◆ Exercise brief ◆
Report how many lines below include the string "green". Please keep the reply to that number.

◆ Material provided ◆
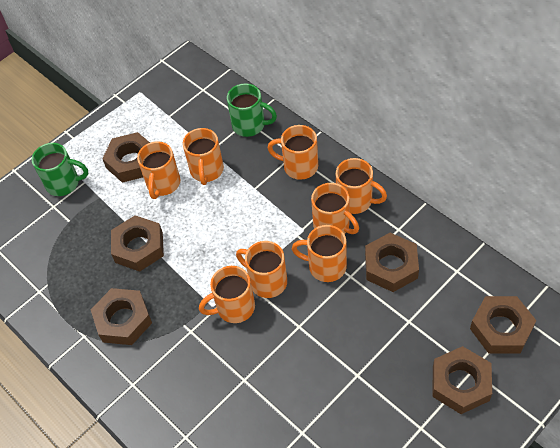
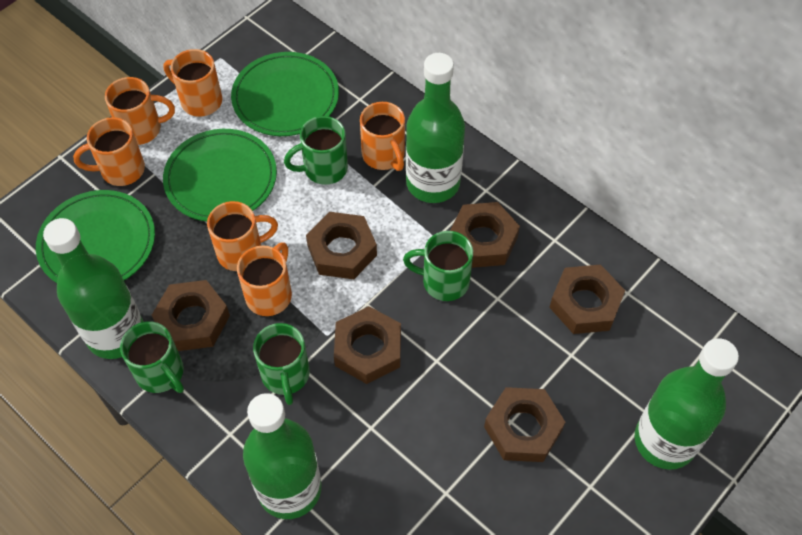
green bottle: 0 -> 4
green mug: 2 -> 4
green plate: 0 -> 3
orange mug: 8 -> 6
...
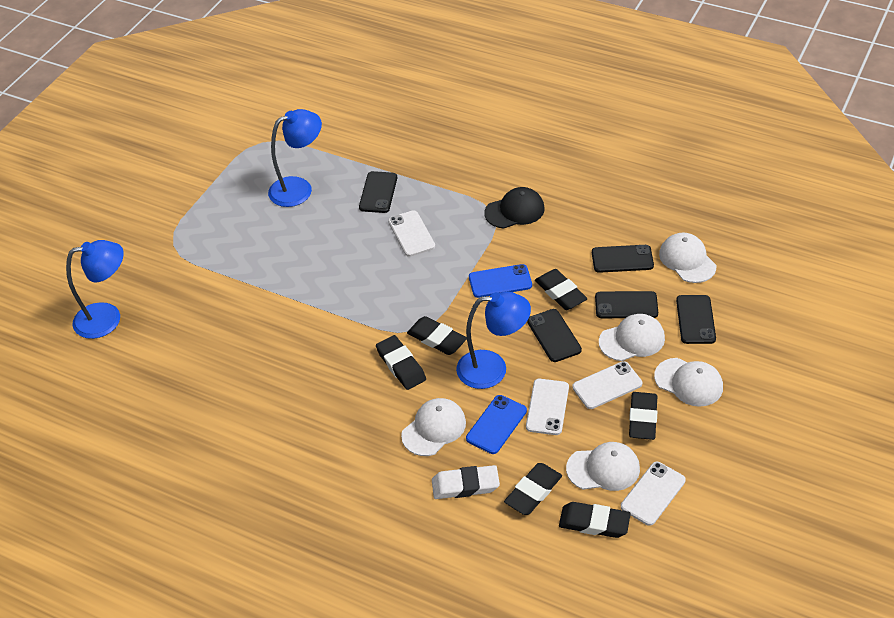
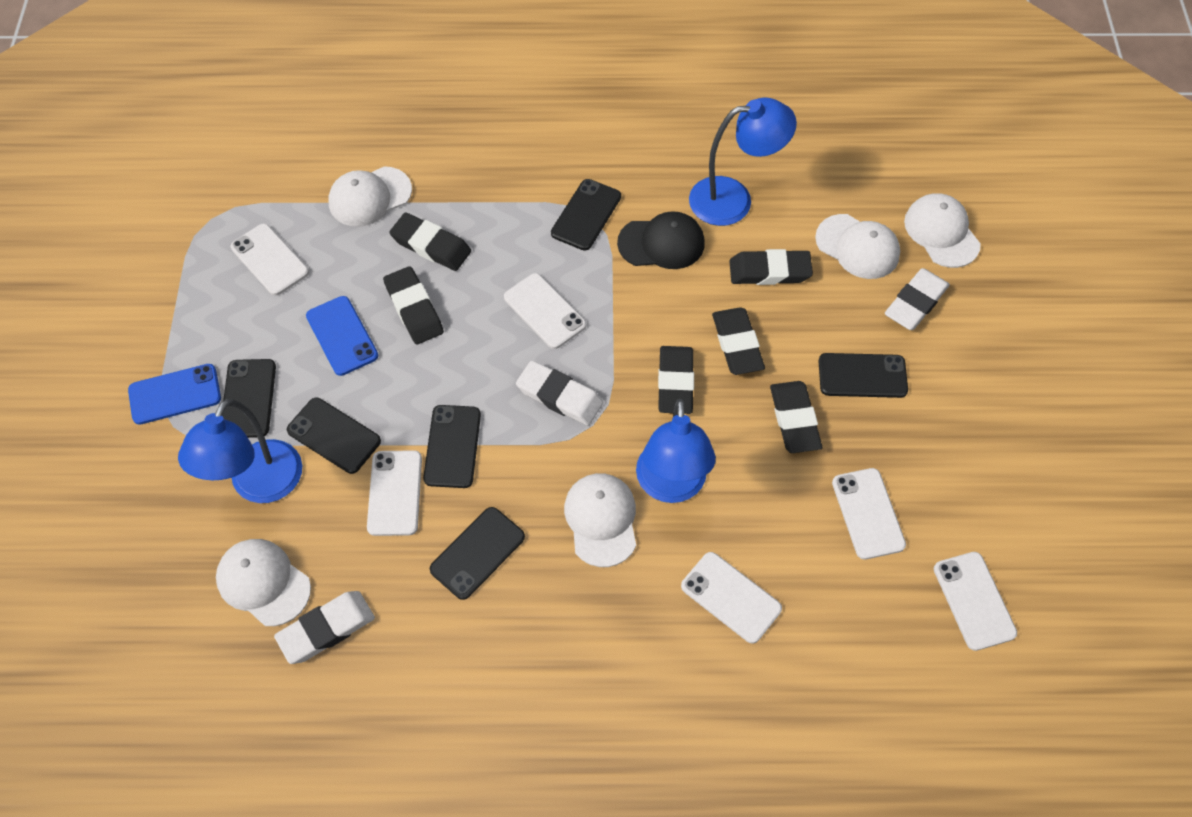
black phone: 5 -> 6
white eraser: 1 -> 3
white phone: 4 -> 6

◆ Answer to the problem ◆
3